→ **DATA TO USE**:
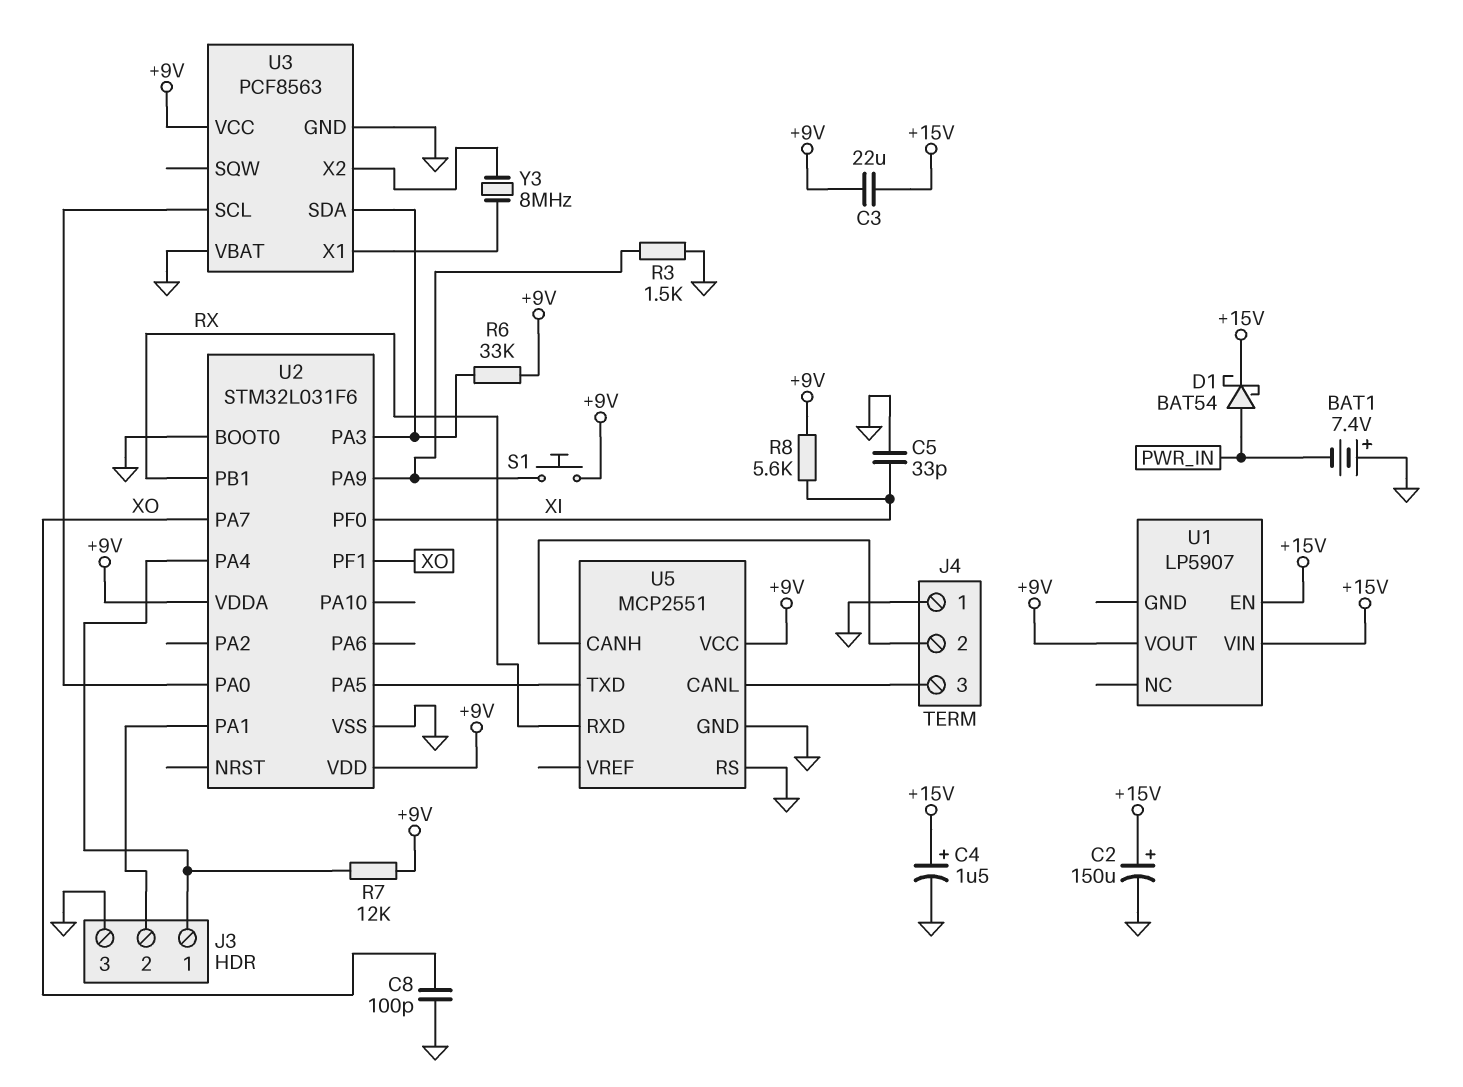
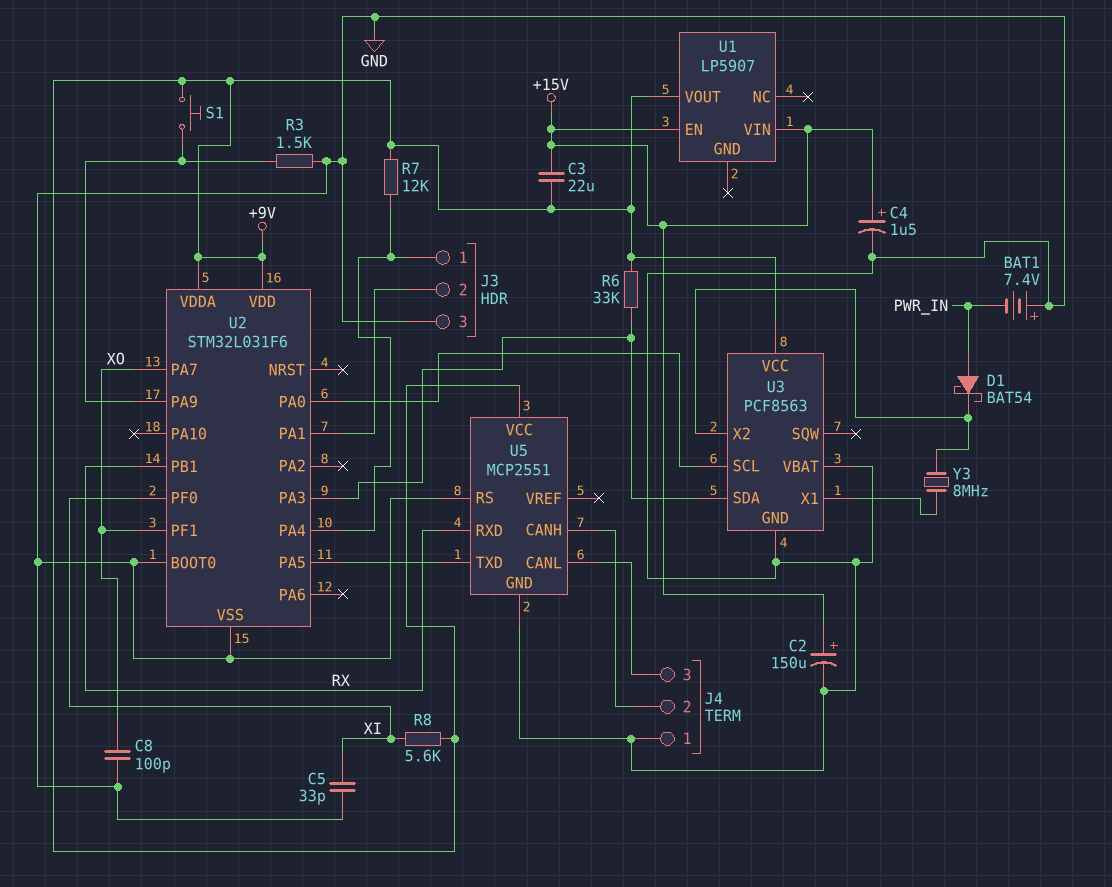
D1: schottky BAT54 (A PWR_IN, K +15V) -> schottky BAT54 (A PWR_IN, K U3/X2)

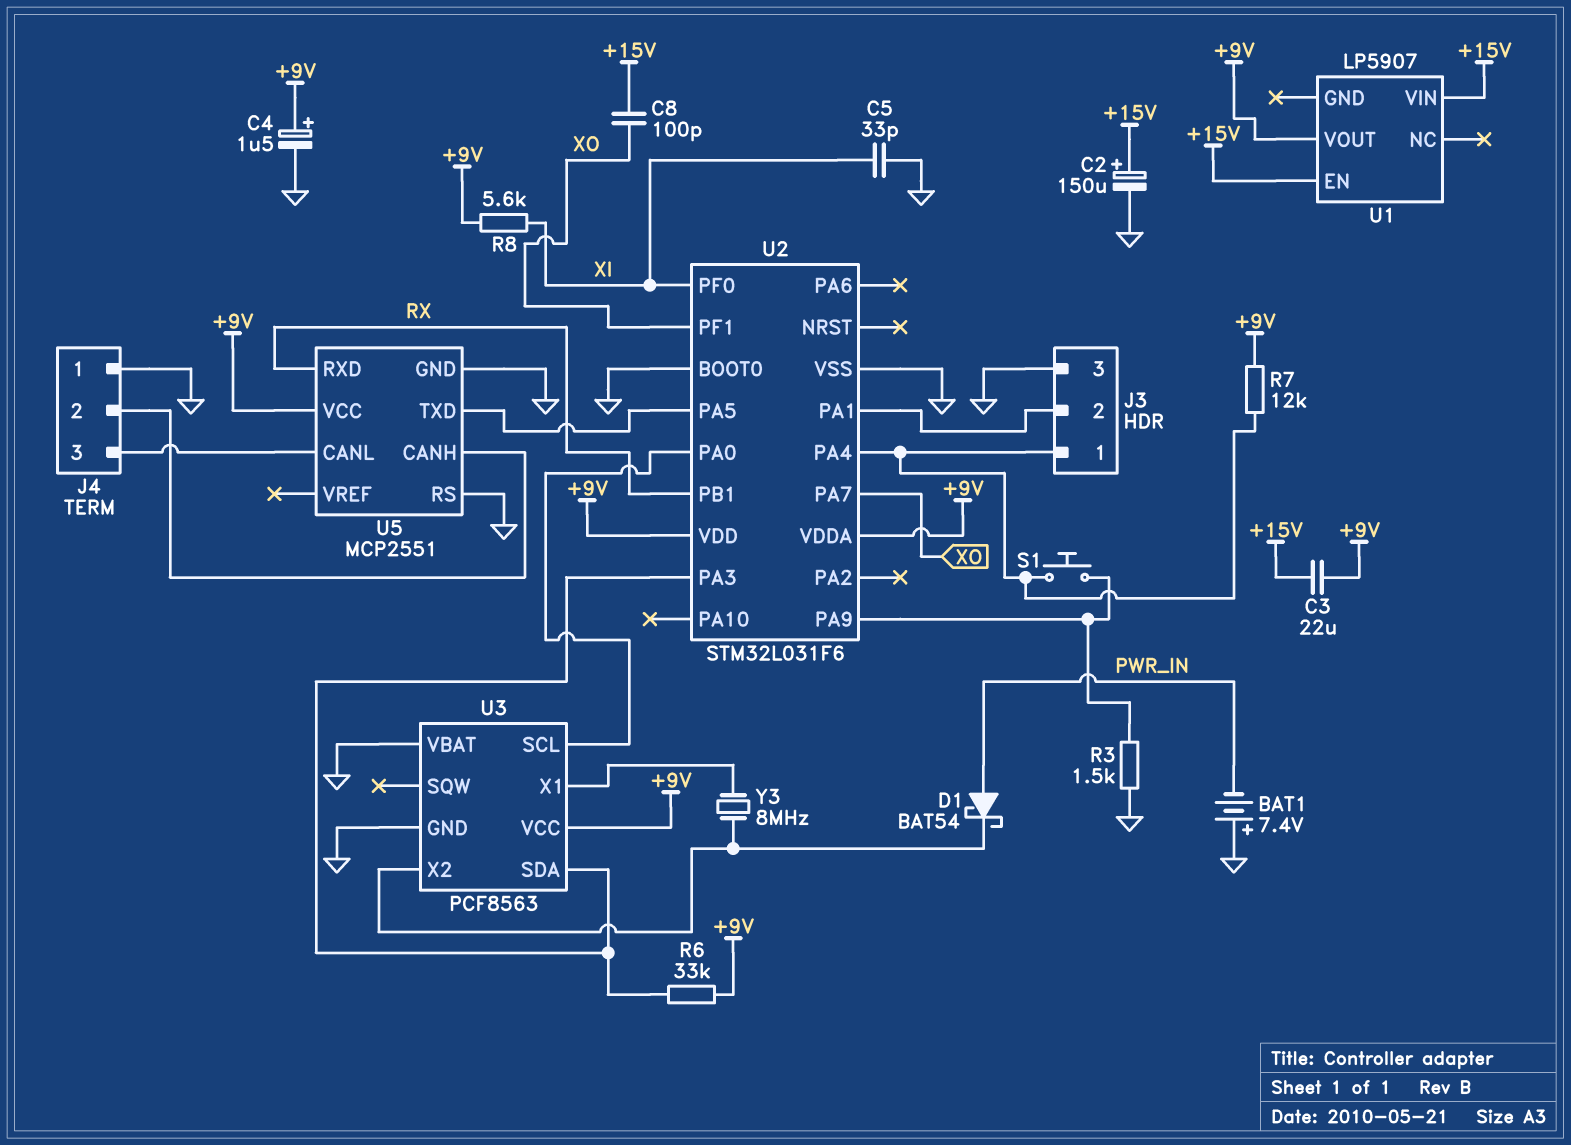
C4: 1.5uF (plus +15V, minus GND) -> 1.5uF (plus +9V, minus GND)
C8: 100pF (GND, XO) -> 100pF (+15V, XO)
S1: button (+9V, U2/PA9) -> button (J3/1, U2/PA9)

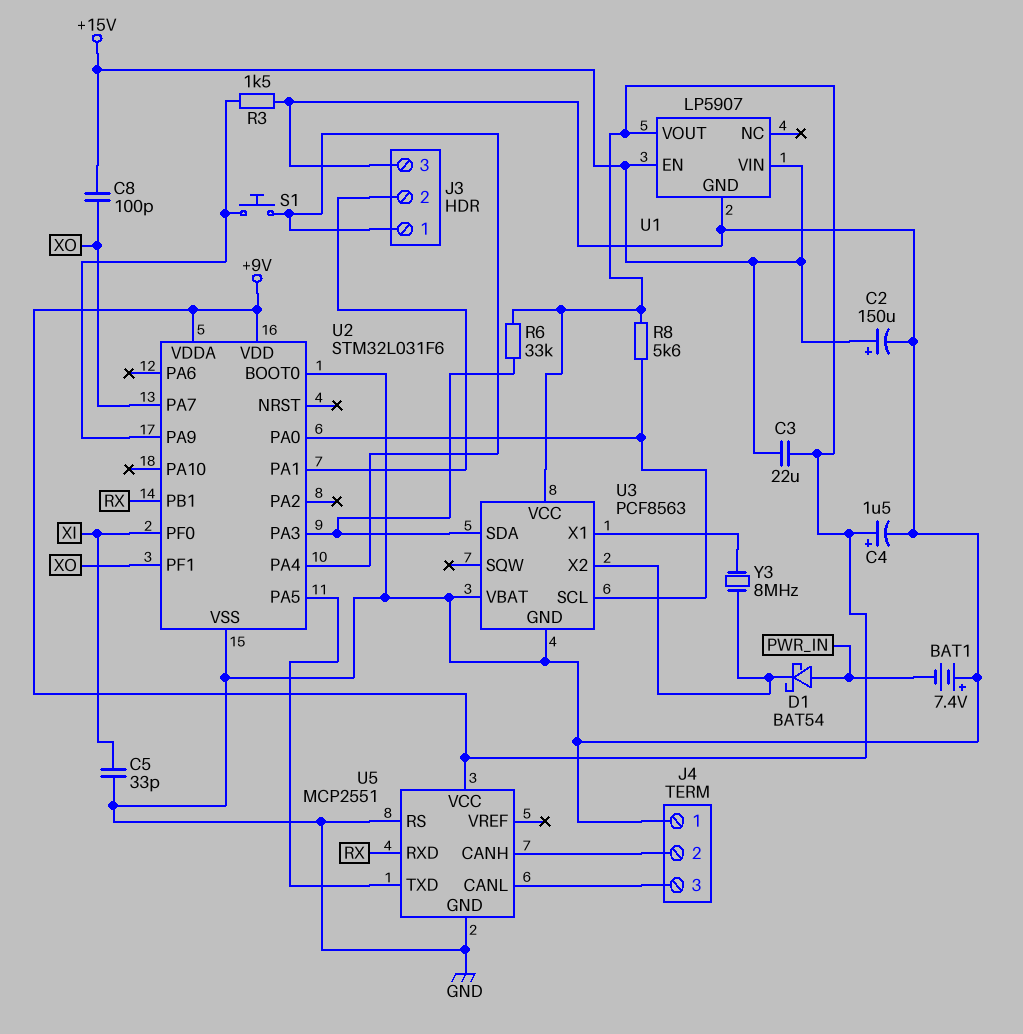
R7: 12k (+9V, J3/1) -> none
R8: 5.6k (+9V, XI) -> 5.6k (+9V, U2/PA0)
U1 pin GND: none -> GND

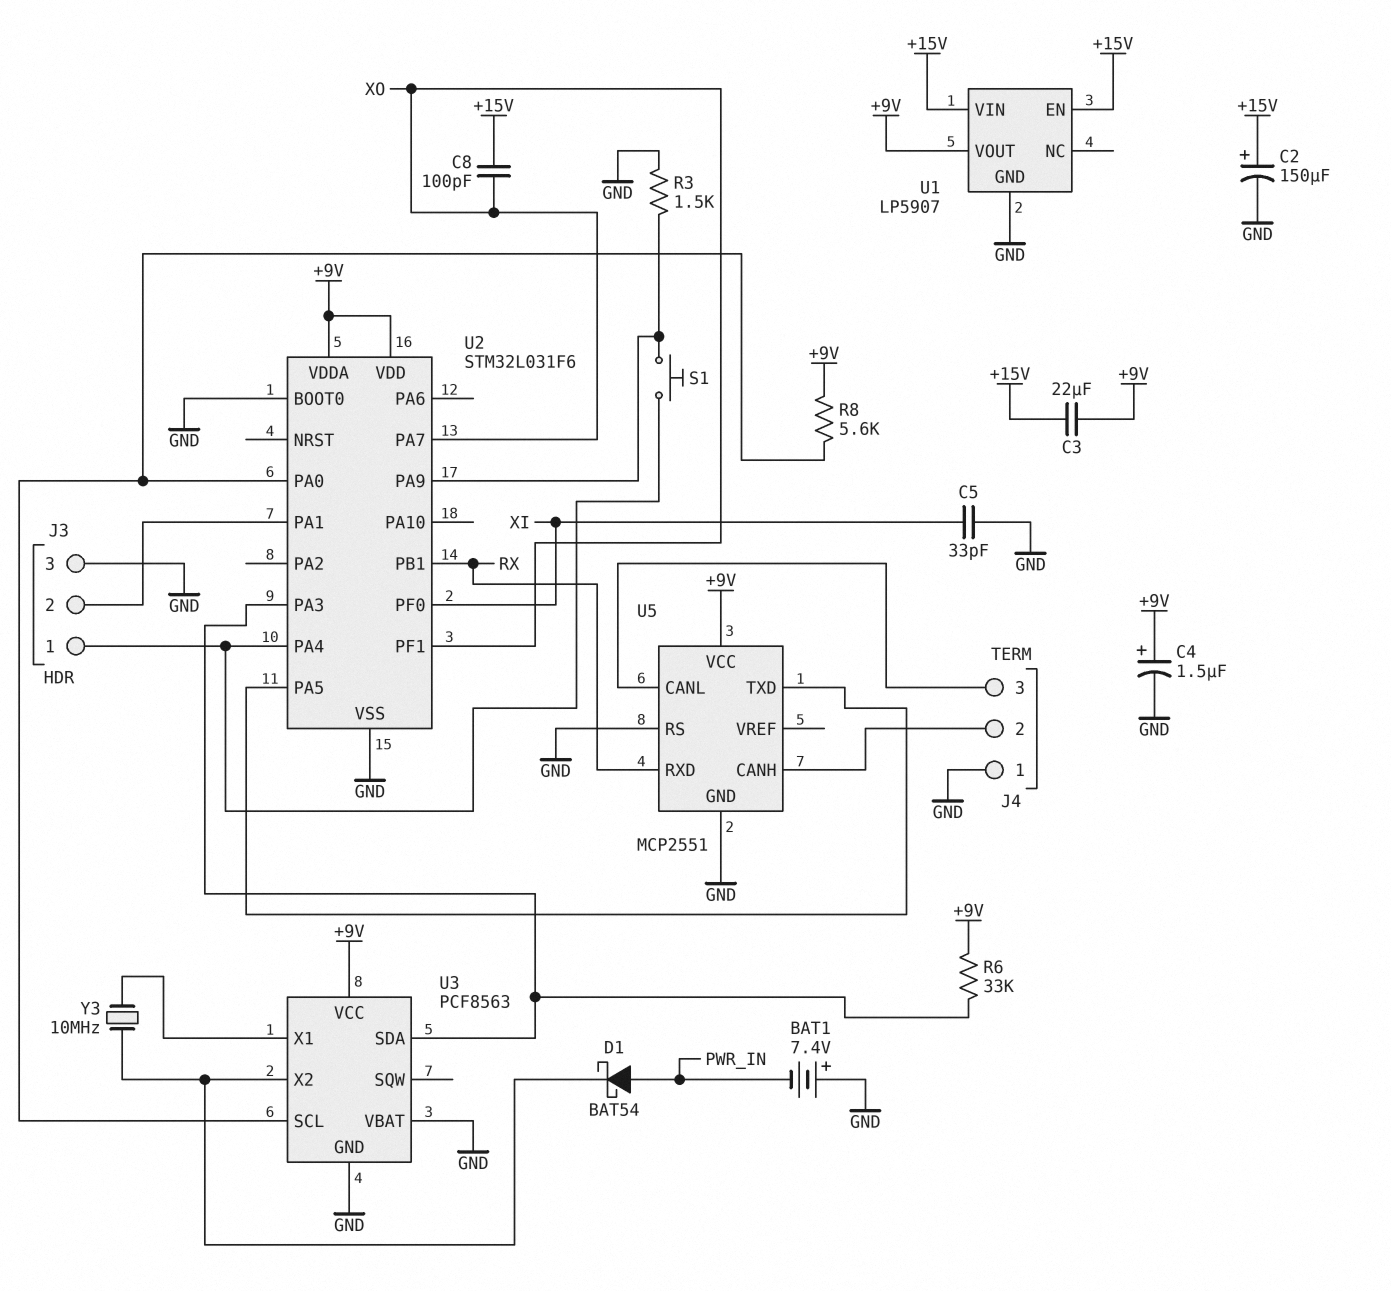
Y3: 8MHz (U3/X1, U3/X2) -> 10MHz (U3/X1, U3/X2)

→ **WORK TO COMPLETE**: The job here is to retype the data exactly, with no pictures included.

→ **ANSWER SPACE**:
D1: schottky BAT54 (A PWR_IN, K +15V) -> schottky BAT54 (A PWR_IN, K U3/X2)

C4: 1.5uF (plus +15V, minus GND) -> 1.5uF (plus +9V, minus GND)
C8: 100pF (GND, XO) -> 100pF (+15V, XO)
S1: button (+9V, U2/PA9) -> button (J3/1, U2/PA9)

R7: 12k (+9V, J3/1) -> none
R8: 5.6k (+9V, XI) -> 5.6k (+9V, U2/PA0)
U1 pin GND: none -> GND

Y3: 8MHz (U3/X1, U3/X2) -> 10MHz (U3/X1, U3/X2)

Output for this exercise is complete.